= Given records =

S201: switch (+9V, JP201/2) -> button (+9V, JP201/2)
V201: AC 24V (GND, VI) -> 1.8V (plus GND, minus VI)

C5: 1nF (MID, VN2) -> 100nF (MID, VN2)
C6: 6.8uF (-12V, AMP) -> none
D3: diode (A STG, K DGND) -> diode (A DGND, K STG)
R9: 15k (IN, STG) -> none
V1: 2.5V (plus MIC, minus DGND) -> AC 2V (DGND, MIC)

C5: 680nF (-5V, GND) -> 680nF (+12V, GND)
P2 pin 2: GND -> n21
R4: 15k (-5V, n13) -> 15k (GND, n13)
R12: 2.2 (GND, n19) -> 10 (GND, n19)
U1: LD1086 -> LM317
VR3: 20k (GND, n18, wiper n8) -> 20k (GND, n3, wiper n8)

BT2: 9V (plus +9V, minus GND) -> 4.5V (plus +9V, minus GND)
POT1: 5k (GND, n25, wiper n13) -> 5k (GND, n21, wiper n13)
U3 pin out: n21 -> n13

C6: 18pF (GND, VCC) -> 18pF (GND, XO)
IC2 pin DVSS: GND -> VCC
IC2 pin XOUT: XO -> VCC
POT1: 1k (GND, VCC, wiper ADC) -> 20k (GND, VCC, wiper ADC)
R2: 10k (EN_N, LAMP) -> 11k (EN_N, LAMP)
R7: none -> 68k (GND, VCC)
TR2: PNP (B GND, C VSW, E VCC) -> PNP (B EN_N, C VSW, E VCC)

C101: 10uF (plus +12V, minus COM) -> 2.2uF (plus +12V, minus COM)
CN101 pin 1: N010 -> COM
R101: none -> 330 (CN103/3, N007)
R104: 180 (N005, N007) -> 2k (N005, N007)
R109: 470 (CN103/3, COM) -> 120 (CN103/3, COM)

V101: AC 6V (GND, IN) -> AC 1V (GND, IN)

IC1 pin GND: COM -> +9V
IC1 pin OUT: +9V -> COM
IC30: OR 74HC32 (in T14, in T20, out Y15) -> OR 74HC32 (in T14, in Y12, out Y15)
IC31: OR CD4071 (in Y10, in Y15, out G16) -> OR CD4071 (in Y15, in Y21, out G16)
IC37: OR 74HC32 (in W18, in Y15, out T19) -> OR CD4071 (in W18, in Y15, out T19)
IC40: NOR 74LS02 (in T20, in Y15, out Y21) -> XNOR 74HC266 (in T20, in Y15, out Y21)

= Work required =
Copy, without any change, the lines above from the one containing "C101: 10uF (plus" to the end, both ends included. Add nothing else.

= Output for this exercise =
C101: 10uF (plus +12V, minus COM) -> 2.2uF (plus +12V, minus COM)
CN101 pin 1: N010 -> COM
R101: none -> 330 (CN103/3, N007)
R104: 180 (N005, N007) -> 2k (N005, N007)
R109: 470 (CN103/3, COM) -> 120 (CN103/3, COM)

V101: AC 6V (GND, IN) -> AC 1V (GND, IN)

IC1 pin GND: COM -> +9V
IC1 pin OUT: +9V -> COM
IC30: OR 74HC32 (in T14, in T20, out Y15) -> OR 74HC32 (in T14, in Y12, out Y15)
IC31: OR CD4071 (in Y10, in Y15, out G16) -> OR CD4071 (in Y15, in Y21, out G16)
IC37: OR 74HC32 (in W18, in Y15, out T19) -> OR CD4071 (in W18, in Y15, out T19)
IC40: NOR 74LS02 (in T20, in Y15, out Y21) -> XNOR 74HC266 (in T20, in Y15, out Y21)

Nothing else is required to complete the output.